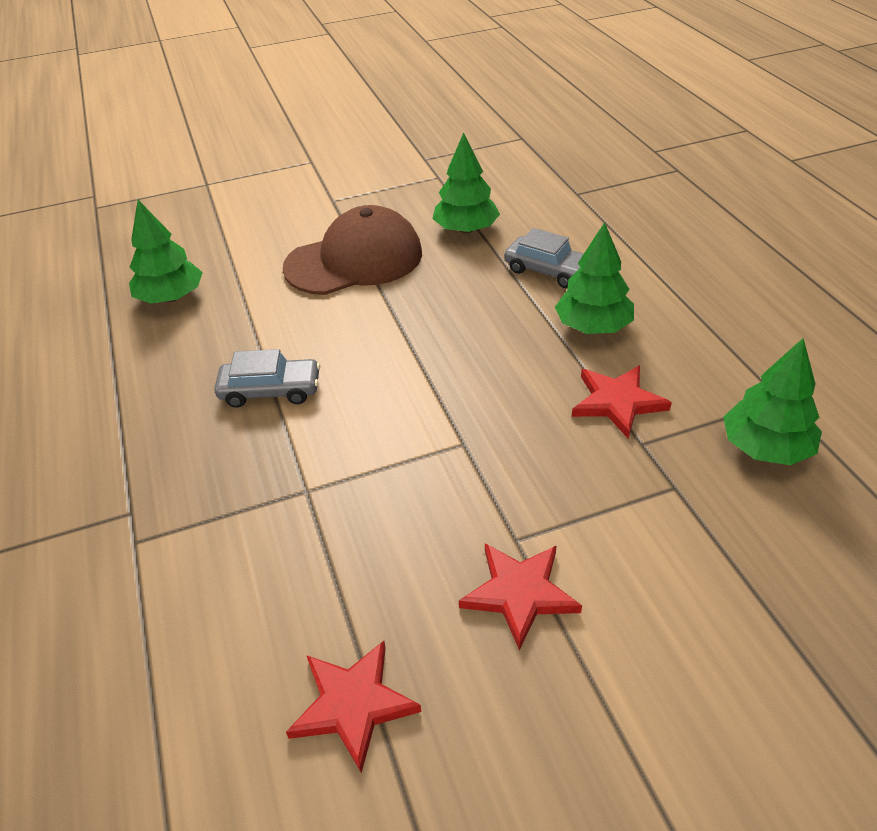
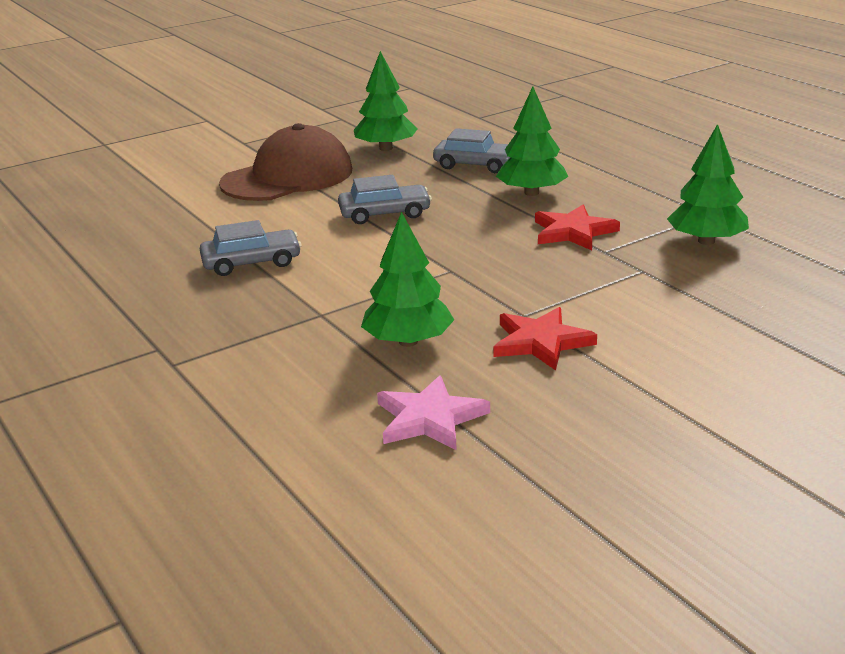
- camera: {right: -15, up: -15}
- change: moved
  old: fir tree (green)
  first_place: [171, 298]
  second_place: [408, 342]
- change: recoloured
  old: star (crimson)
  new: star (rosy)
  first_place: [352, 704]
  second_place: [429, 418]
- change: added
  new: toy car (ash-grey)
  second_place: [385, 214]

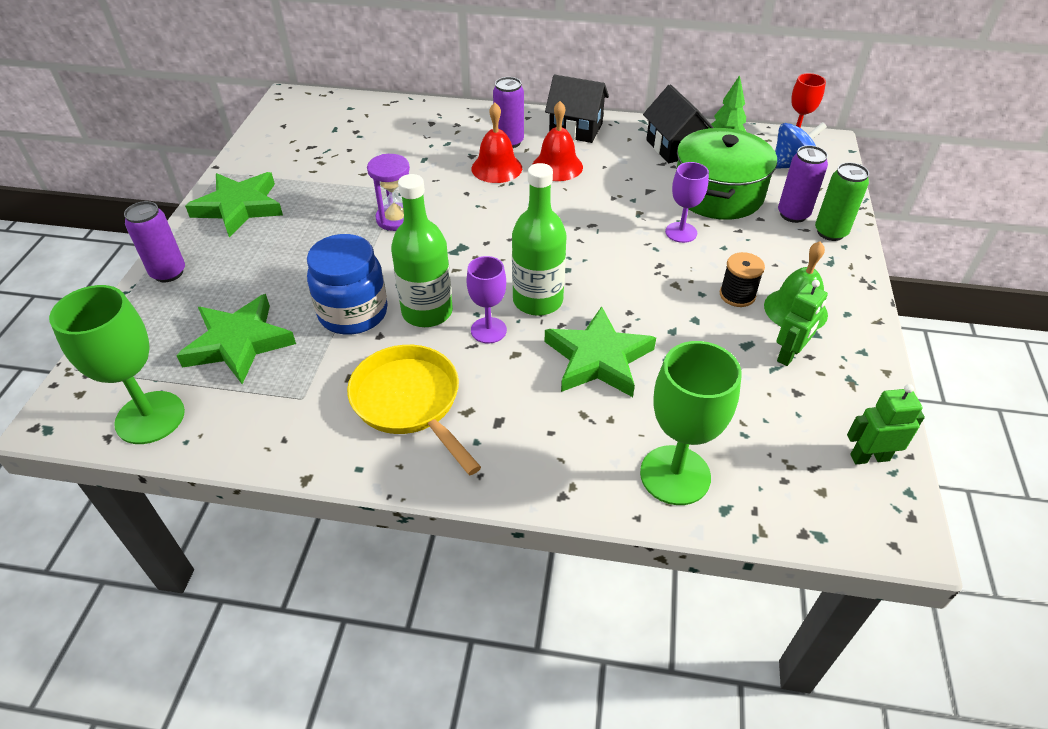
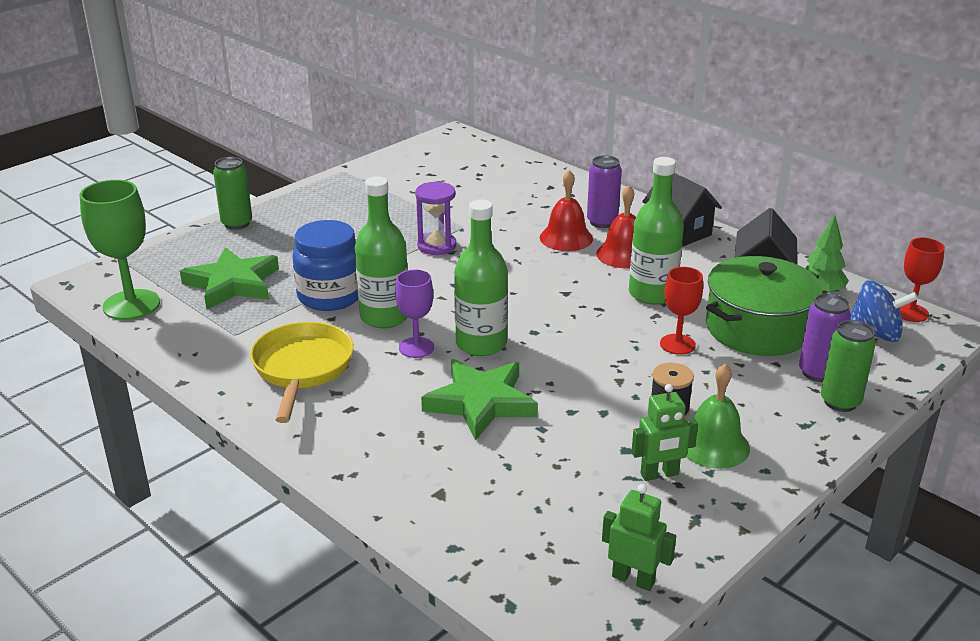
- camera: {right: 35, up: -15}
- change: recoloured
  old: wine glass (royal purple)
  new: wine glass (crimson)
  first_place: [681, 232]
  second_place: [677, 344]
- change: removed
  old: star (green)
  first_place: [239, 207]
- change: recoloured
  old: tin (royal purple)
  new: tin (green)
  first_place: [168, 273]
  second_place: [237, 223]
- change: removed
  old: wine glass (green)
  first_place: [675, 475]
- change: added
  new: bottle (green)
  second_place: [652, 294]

...

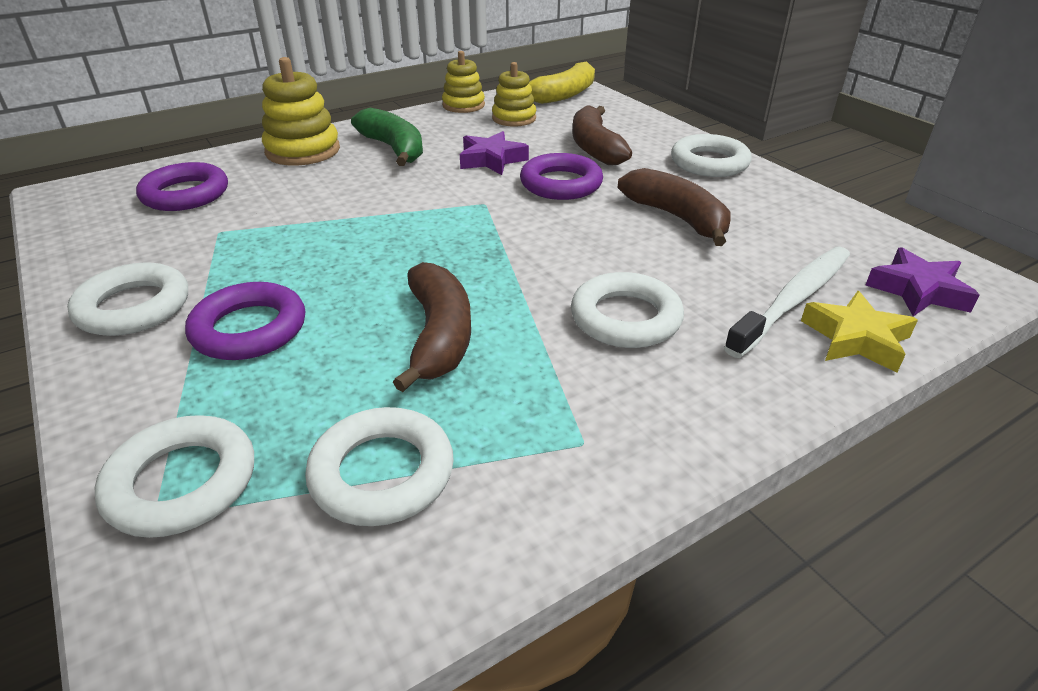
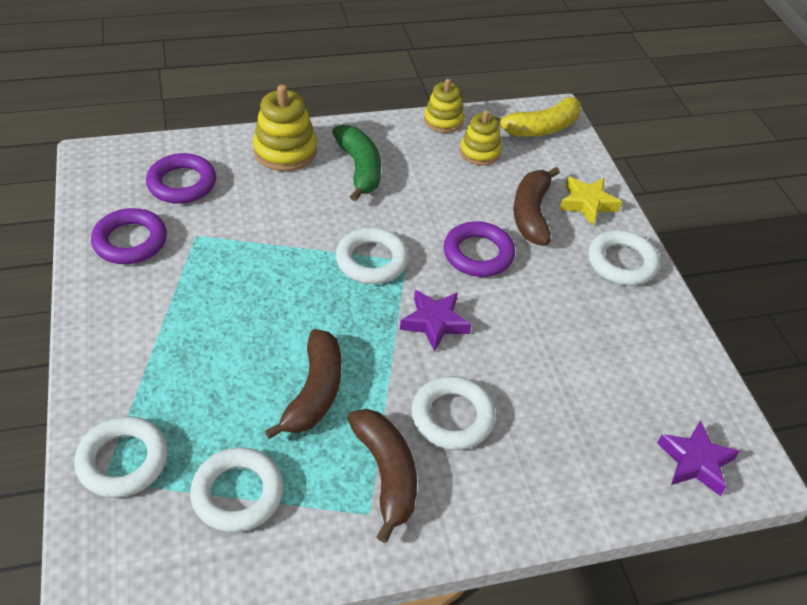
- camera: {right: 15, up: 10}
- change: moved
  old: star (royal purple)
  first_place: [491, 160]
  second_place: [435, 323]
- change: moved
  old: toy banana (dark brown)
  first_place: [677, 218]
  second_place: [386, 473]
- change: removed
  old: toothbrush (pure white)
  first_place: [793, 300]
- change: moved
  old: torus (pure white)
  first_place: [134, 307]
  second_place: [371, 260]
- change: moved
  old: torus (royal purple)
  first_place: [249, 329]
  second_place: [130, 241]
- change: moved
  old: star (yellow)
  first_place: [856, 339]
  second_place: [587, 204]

---

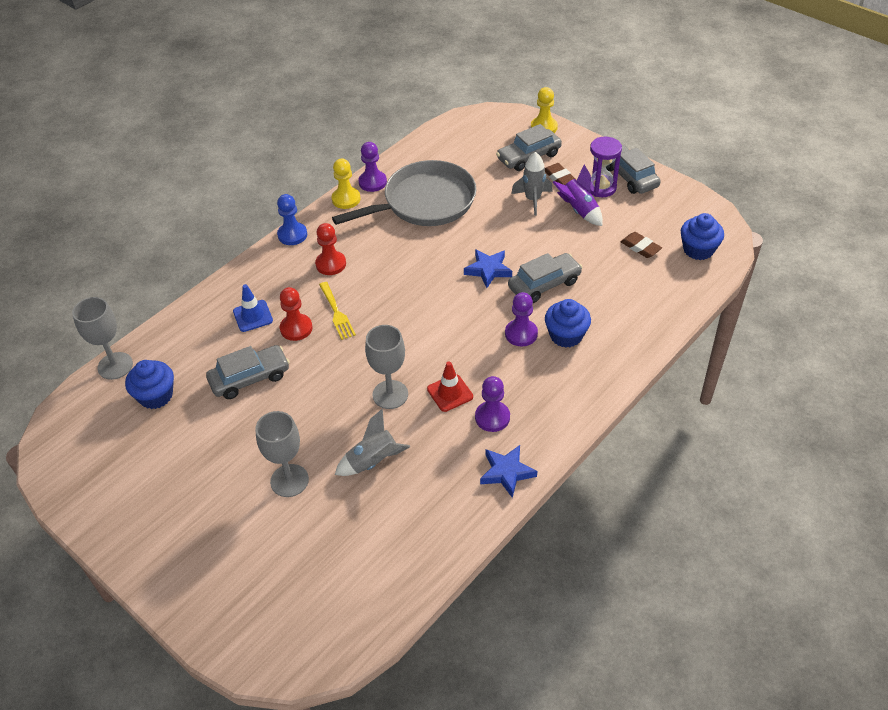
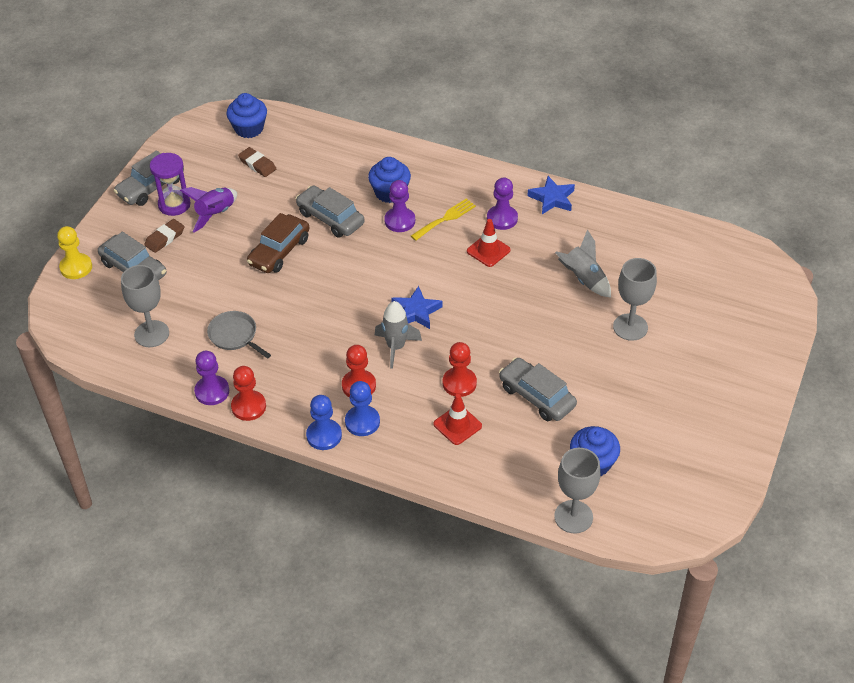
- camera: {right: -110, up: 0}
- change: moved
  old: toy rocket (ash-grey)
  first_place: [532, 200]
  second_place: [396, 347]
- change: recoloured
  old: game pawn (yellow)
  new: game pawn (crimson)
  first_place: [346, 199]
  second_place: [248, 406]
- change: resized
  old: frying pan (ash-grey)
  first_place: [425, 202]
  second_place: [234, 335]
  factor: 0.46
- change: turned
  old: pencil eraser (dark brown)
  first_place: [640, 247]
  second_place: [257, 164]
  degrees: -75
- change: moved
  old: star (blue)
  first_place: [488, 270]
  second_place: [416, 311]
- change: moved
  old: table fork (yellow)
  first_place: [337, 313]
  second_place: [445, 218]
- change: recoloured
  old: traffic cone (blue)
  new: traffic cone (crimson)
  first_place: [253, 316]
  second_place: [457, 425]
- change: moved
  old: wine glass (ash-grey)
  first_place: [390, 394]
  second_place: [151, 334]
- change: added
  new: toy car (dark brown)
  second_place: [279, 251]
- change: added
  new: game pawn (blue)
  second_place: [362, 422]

Activity
Retype only this portion of the data above: the line containing "first_place: [352, 704]", the line containing "new: toy car (ash-grey)", and all lines between them, exactly.

Result of the task
  first_place: [352, 704]
  second_place: [429, 418]
- change: added
  new: toy car (ash-grey)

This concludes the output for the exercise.